» **Supplied material**
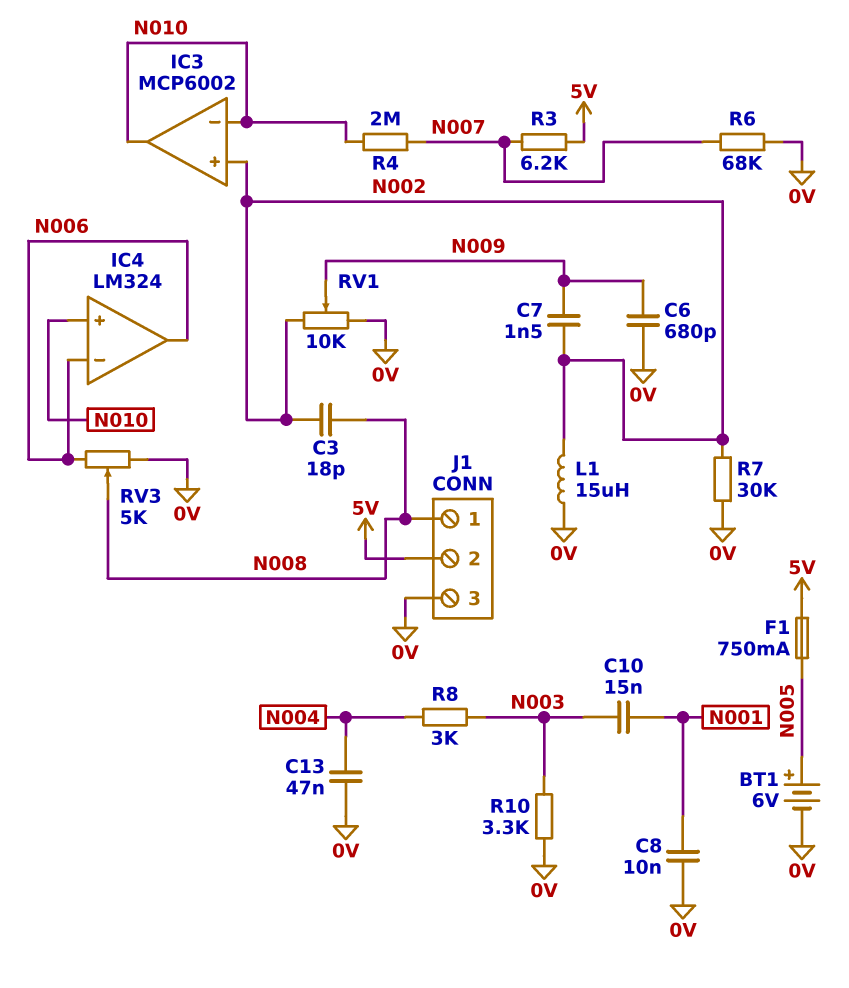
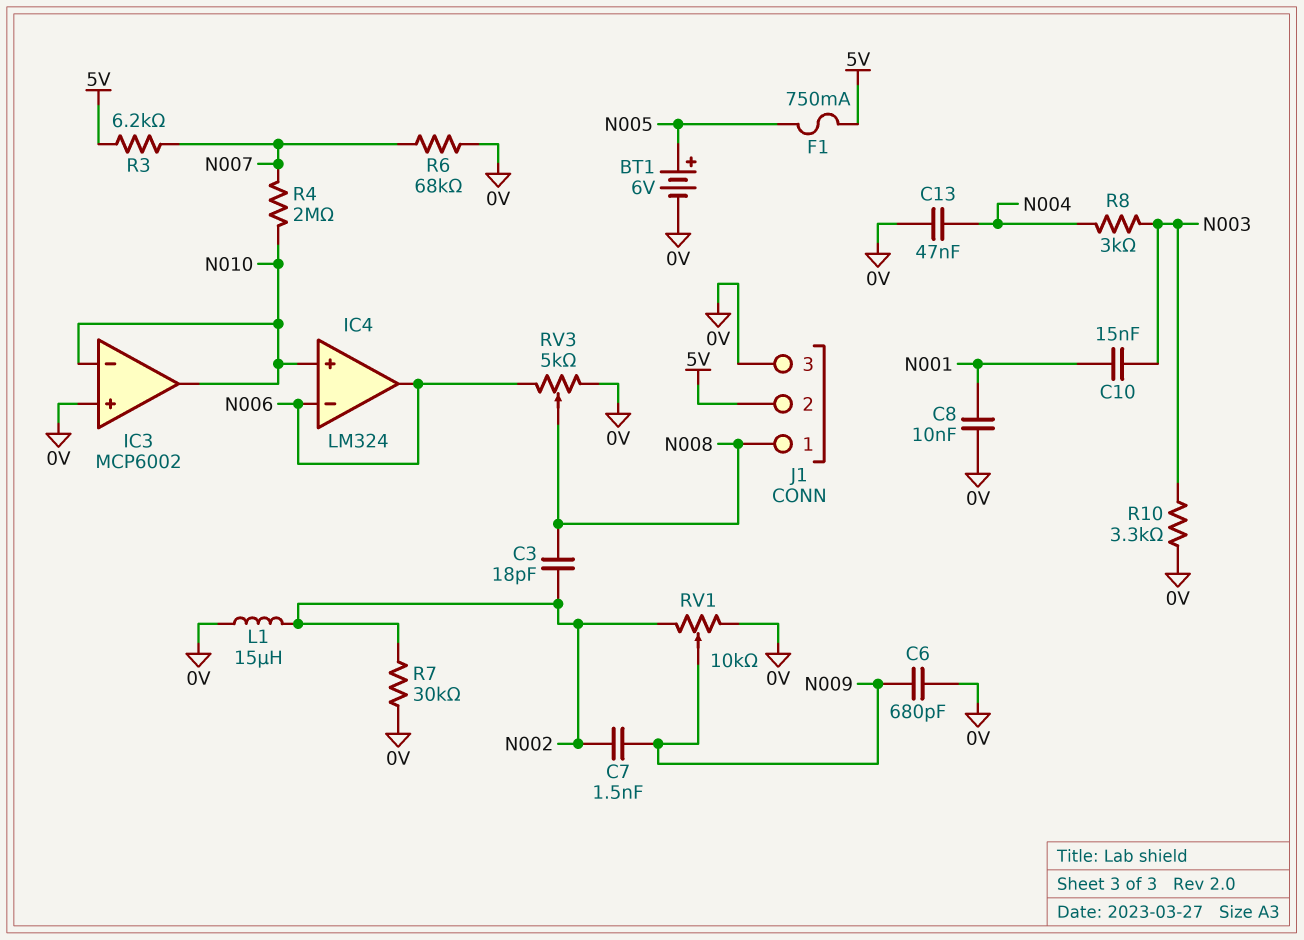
IC3 pin in+: N002 -> 0V

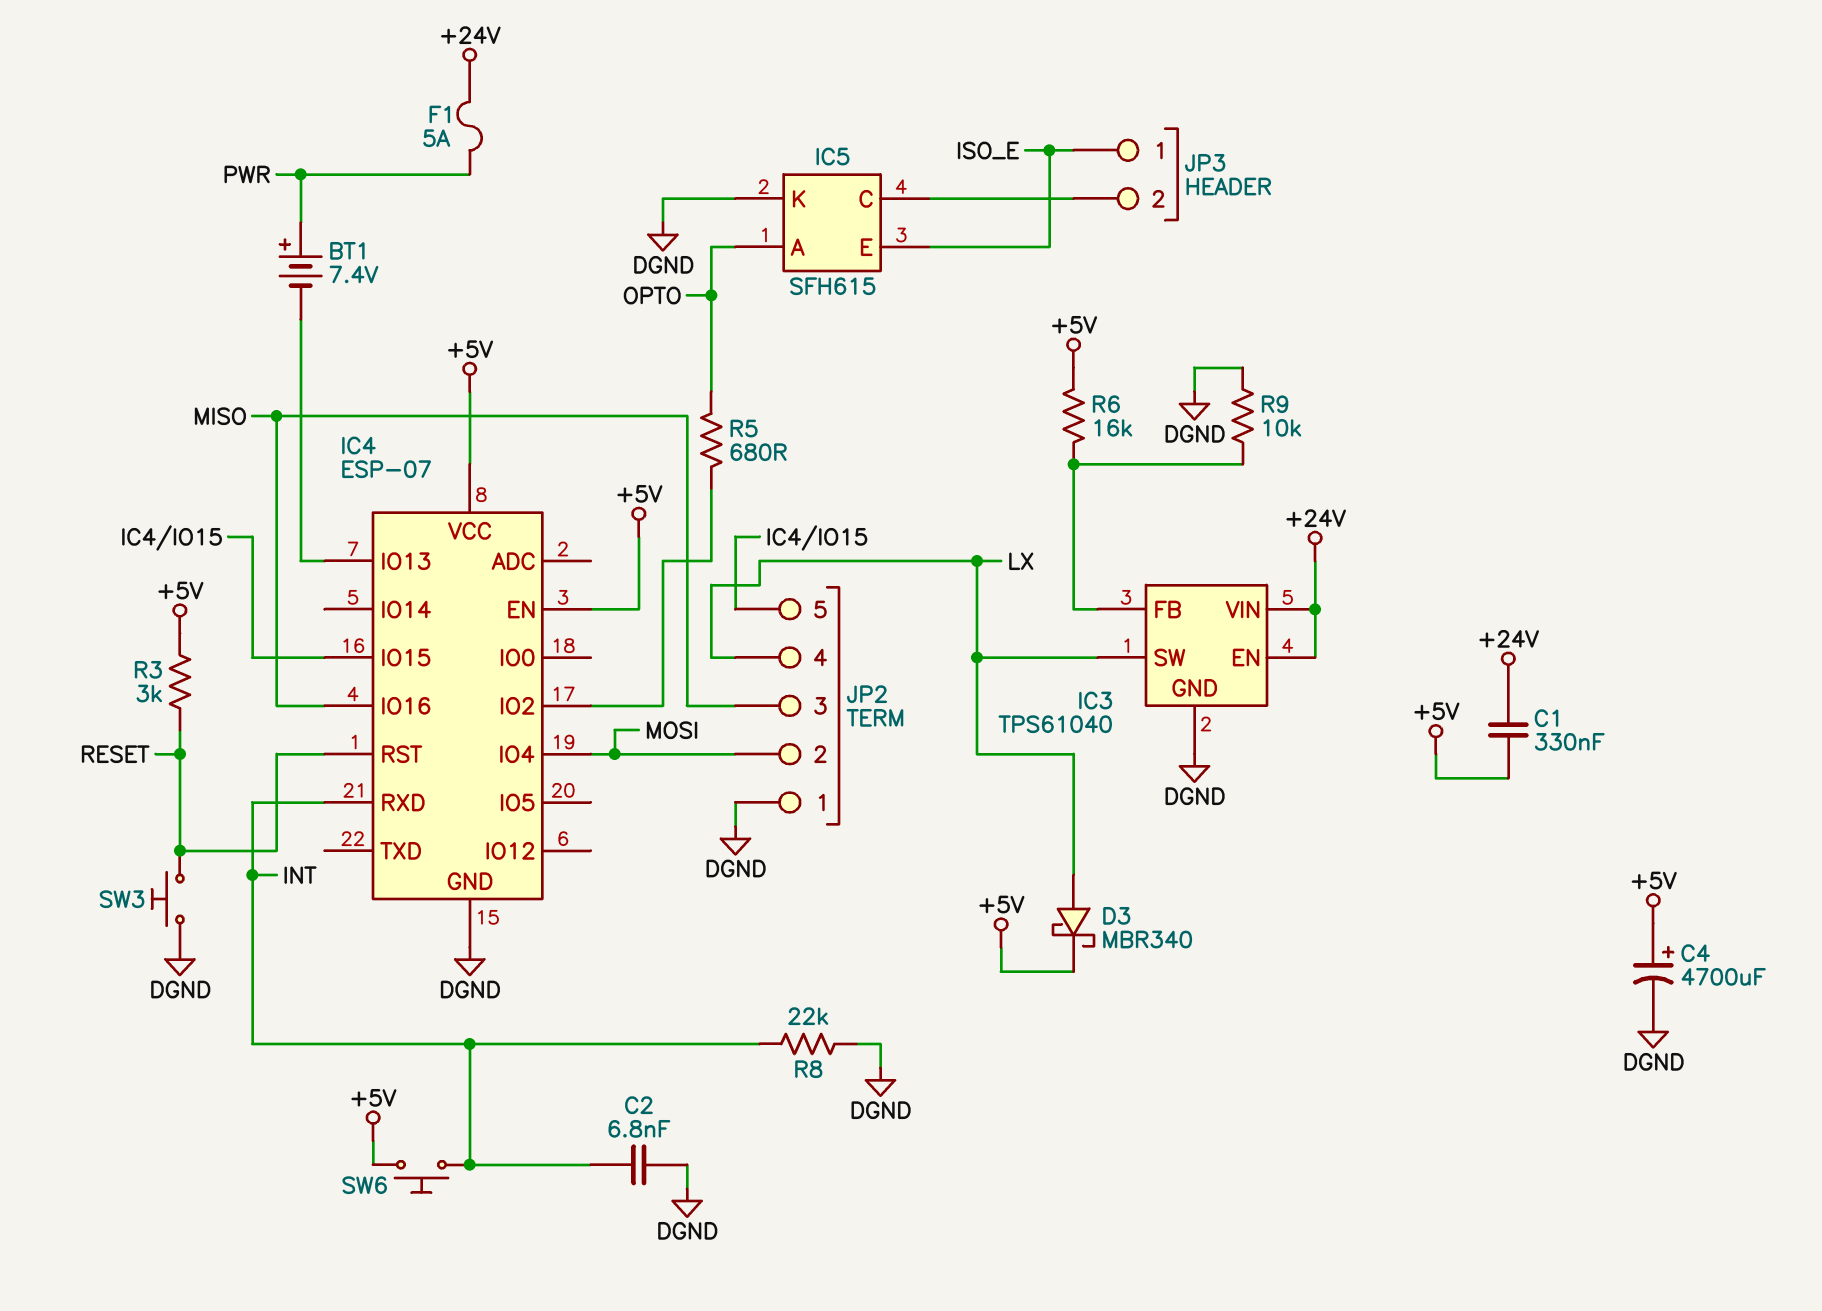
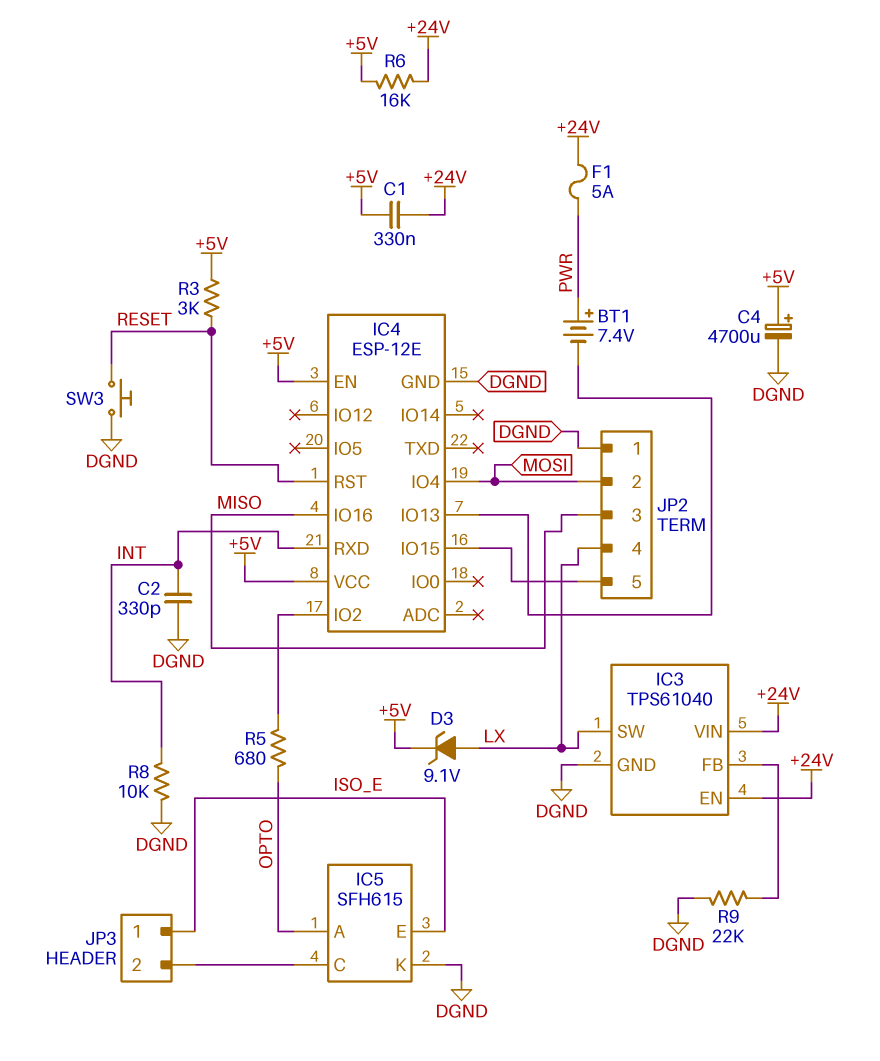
C2: 6.8nF (DGND, INT) -> 330pF (DGND, INT)
D3: schottky MBR340 (A LX, K +5V) -> zener 9.1V (A LX, K +5V)
IC4: ESP-07 -> ESP-12E
R6: 16k (+5V, IC3/FB) -> 16k (+5V, +24V)
R8: 22k (DGND, INT) -> 10k (DGND, INT)
R9: 10k (DGND, IC3/FB) -> 22k (DGND, IC3/FB)
SW6: button (+5V, INT) -> none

» **Assignment**
Print all of the data exactly, and do not carry over any pictures.

» **Exercise output**
IC3 pin in+: N002 -> 0V

C2: 6.8nF (DGND, INT) -> 330pF (DGND, INT)
D3: schottky MBR340 (A LX, K +5V) -> zener 9.1V (A LX, K +5V)
IC4: ESP-07 -> ESP-12E
R6: 16k (+5V, IC3/FB) -> 16k (+5V, +24V)
R8: 22k (DGND, INT) -> 10k (DGND, INT)
R9: 10k (DGND, IC3/FB) -> 22k (DGND, IC3/FB)
SW6: button (+5V, INT) -> none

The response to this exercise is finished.